■ **Work task**
Search the entries for lines with the string "PMOS" and say how many there are, giving only the number.

■ **Records for the exercise**
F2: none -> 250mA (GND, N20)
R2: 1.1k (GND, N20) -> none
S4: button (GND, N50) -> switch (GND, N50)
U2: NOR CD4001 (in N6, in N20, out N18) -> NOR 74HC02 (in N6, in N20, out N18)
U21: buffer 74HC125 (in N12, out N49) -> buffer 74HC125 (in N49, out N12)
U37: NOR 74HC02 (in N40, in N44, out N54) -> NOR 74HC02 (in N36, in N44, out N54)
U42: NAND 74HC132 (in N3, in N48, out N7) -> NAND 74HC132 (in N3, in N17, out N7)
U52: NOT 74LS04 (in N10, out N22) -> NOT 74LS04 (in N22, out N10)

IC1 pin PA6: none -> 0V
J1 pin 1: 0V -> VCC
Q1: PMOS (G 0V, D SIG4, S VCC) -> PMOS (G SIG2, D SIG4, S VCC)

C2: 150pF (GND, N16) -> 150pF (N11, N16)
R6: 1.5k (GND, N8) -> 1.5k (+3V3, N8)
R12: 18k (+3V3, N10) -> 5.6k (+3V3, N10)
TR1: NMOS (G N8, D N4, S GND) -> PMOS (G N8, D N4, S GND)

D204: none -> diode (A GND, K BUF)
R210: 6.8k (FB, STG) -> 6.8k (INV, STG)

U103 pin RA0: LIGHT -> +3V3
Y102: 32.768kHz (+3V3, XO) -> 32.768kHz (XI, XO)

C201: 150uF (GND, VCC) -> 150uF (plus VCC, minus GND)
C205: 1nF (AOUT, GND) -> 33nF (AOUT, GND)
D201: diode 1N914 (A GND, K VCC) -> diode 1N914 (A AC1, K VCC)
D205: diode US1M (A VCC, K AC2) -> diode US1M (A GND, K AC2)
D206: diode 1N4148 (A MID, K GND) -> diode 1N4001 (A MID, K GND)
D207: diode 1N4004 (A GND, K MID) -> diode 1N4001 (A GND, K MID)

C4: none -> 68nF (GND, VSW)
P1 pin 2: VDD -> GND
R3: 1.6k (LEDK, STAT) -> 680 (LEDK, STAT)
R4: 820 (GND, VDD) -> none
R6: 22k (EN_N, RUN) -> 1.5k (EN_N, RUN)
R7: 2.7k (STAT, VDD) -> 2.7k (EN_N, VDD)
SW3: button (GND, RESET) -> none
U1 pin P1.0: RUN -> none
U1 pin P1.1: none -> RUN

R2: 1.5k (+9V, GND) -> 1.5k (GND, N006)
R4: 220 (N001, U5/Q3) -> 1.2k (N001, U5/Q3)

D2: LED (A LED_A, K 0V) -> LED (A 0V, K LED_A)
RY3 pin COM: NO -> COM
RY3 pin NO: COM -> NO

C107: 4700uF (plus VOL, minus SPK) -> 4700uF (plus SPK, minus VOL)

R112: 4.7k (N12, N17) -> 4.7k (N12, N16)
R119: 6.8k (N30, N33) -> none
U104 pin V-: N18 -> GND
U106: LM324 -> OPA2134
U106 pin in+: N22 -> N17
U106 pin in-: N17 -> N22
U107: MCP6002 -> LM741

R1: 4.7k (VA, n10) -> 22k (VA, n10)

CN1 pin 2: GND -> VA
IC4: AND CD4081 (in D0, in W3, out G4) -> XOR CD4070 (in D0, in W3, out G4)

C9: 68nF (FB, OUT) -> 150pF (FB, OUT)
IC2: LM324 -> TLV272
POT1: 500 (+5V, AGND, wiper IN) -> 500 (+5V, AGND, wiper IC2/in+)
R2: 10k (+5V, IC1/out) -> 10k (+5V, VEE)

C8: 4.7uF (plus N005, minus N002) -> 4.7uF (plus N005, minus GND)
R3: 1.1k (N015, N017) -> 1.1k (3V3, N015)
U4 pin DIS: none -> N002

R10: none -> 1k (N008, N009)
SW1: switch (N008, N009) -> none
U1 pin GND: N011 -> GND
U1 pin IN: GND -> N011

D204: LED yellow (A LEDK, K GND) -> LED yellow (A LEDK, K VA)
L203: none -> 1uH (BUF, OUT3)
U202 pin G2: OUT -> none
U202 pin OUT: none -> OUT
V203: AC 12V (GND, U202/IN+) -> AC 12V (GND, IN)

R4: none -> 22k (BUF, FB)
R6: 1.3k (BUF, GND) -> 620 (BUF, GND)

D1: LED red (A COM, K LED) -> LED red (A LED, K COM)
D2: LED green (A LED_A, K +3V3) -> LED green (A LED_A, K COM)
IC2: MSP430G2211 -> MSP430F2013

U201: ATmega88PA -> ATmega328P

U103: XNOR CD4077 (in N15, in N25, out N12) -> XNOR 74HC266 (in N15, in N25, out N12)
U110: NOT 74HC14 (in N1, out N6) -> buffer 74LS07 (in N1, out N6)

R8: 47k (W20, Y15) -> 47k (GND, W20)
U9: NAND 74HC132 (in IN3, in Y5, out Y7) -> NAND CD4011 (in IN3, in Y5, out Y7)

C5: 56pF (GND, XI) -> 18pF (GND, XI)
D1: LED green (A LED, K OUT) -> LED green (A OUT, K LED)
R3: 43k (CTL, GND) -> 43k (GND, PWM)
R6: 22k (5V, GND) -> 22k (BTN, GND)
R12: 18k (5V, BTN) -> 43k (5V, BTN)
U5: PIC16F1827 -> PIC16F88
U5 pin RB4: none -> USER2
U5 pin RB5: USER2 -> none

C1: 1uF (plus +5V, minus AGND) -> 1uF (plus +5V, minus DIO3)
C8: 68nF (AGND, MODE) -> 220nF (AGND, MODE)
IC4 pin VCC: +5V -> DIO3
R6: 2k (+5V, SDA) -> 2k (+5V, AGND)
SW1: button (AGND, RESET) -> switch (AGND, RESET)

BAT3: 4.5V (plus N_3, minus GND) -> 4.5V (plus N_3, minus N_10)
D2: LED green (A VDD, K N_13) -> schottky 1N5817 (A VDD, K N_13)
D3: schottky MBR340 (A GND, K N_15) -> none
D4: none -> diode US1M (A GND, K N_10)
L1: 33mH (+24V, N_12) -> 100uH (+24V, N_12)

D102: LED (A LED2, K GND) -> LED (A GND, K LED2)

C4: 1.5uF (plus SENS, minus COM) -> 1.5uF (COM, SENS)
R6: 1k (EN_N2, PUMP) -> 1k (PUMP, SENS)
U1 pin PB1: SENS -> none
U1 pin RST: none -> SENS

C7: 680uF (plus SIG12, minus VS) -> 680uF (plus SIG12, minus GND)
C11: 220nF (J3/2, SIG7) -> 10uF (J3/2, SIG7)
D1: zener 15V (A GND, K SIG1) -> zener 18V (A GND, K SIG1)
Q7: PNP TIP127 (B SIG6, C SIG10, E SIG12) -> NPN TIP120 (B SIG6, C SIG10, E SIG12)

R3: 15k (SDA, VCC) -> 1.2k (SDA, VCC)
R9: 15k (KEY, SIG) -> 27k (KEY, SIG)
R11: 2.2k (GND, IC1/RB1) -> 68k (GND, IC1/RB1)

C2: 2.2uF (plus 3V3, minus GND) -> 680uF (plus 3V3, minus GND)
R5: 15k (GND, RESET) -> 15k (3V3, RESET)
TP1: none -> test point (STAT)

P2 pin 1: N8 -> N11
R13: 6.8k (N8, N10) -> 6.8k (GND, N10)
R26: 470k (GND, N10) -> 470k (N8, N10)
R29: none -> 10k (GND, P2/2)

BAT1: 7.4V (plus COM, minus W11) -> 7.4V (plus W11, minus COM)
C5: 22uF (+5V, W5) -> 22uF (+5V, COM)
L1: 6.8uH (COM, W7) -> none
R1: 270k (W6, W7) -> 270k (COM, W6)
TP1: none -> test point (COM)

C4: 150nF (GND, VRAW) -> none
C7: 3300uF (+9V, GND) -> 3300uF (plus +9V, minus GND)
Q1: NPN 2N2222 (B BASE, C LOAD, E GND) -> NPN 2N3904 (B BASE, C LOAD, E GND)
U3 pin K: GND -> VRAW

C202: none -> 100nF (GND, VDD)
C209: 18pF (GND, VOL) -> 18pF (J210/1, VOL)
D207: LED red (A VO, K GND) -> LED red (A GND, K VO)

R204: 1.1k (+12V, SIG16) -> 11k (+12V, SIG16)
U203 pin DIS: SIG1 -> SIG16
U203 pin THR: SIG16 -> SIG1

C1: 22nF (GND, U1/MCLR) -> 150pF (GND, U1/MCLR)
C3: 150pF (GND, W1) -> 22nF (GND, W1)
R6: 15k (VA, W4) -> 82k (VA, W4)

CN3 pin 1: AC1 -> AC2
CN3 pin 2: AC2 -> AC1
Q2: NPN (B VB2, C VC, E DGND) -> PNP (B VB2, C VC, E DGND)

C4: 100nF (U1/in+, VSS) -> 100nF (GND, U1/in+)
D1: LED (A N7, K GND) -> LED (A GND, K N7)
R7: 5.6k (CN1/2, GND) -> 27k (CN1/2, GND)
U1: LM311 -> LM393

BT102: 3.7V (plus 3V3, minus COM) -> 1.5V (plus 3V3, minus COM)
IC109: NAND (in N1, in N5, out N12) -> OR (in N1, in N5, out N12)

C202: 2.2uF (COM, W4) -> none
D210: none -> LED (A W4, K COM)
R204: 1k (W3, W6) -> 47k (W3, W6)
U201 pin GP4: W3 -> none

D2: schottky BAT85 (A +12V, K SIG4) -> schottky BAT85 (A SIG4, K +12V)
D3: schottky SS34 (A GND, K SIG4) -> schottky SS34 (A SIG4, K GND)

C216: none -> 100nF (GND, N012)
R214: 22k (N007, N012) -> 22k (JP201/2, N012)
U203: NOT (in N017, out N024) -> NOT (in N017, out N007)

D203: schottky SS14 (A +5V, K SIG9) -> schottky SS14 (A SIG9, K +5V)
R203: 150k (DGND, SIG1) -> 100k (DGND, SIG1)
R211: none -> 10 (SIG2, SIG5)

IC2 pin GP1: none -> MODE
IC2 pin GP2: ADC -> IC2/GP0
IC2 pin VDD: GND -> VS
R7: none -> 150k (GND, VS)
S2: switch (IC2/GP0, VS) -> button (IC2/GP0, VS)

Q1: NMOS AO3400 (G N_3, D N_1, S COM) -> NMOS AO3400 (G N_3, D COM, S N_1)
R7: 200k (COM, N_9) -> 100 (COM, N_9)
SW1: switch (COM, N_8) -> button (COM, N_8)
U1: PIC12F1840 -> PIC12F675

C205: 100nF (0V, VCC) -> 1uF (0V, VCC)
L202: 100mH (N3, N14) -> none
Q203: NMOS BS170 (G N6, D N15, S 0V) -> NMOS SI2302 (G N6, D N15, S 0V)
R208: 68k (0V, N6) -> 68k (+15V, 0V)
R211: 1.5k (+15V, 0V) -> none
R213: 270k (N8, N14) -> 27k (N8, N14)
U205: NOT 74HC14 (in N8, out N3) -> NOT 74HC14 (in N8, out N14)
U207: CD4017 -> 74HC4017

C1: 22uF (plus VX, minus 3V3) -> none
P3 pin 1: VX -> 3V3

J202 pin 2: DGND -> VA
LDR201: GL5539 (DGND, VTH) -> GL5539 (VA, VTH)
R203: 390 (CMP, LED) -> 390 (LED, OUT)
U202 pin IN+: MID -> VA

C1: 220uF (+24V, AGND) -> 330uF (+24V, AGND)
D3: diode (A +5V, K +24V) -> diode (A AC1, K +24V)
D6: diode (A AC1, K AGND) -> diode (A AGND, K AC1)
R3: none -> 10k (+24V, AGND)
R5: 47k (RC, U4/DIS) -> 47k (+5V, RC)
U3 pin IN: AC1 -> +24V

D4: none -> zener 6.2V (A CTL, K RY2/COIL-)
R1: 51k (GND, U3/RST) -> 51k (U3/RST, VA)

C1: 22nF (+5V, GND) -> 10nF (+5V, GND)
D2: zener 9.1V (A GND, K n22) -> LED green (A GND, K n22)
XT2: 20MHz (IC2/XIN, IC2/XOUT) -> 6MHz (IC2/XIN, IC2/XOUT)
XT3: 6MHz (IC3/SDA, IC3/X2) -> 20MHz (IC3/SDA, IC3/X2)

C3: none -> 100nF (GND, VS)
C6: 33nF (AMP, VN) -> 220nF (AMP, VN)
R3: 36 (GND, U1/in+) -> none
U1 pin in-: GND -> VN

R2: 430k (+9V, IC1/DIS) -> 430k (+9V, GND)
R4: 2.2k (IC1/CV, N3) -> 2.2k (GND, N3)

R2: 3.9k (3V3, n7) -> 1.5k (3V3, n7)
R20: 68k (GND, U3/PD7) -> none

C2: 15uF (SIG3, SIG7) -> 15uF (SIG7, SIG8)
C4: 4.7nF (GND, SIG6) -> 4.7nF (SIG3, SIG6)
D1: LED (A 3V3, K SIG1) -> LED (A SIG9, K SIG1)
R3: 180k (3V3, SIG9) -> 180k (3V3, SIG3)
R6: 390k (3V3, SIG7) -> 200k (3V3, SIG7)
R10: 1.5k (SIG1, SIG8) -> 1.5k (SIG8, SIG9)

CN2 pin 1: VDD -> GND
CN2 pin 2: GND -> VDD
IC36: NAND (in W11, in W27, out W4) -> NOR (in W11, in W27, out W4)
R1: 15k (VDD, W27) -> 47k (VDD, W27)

■ **Solution**
2